● **Instructions for the task**: Please return the listing exactly as written, but without its pictures.

● **Data provided**:
----
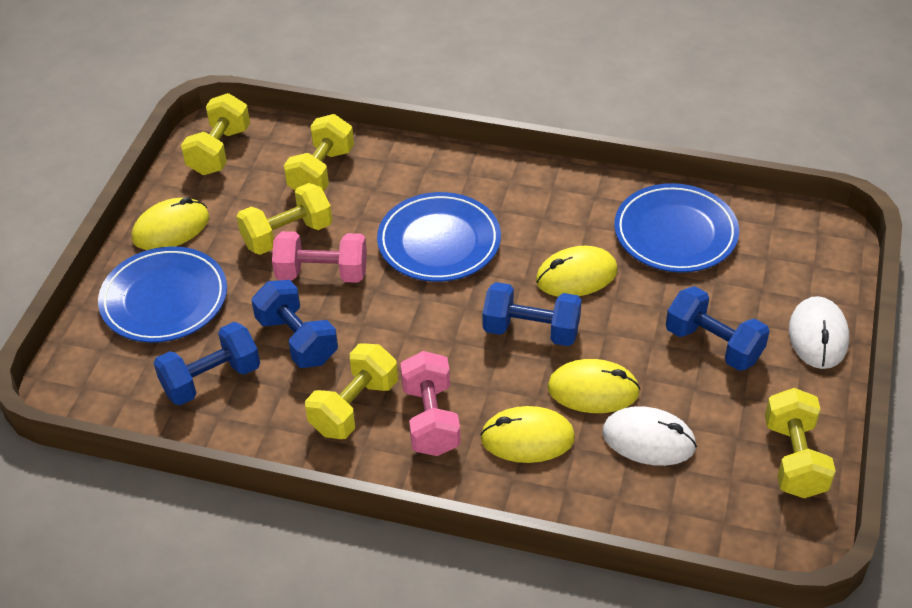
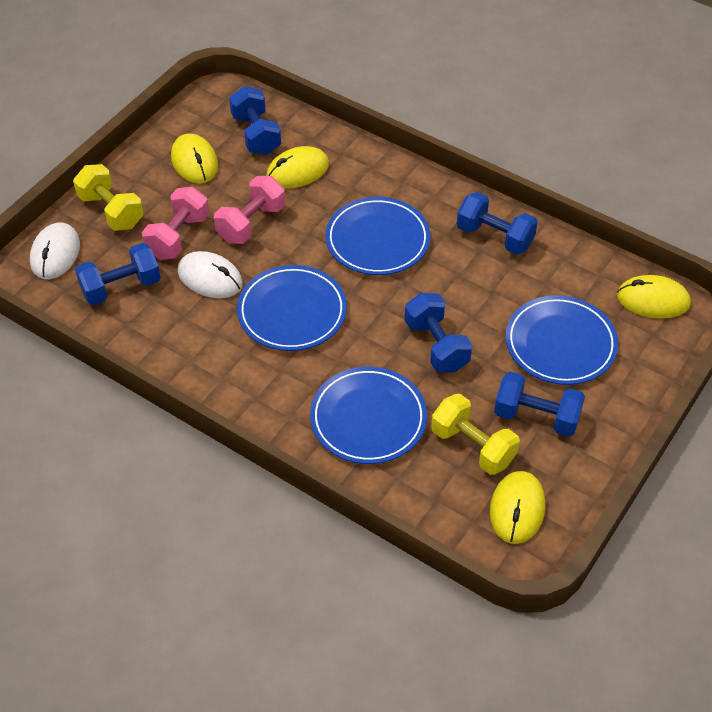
blue dumbbell: 4 -> 5
blue plate: 3 -> 4
yellow dumbbell: 5 -> 2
----
● **Task result**:
blue dumbbell: 4 -> 5
blue plate: 3 -> 4
yellow dumbbell: 5 -> 2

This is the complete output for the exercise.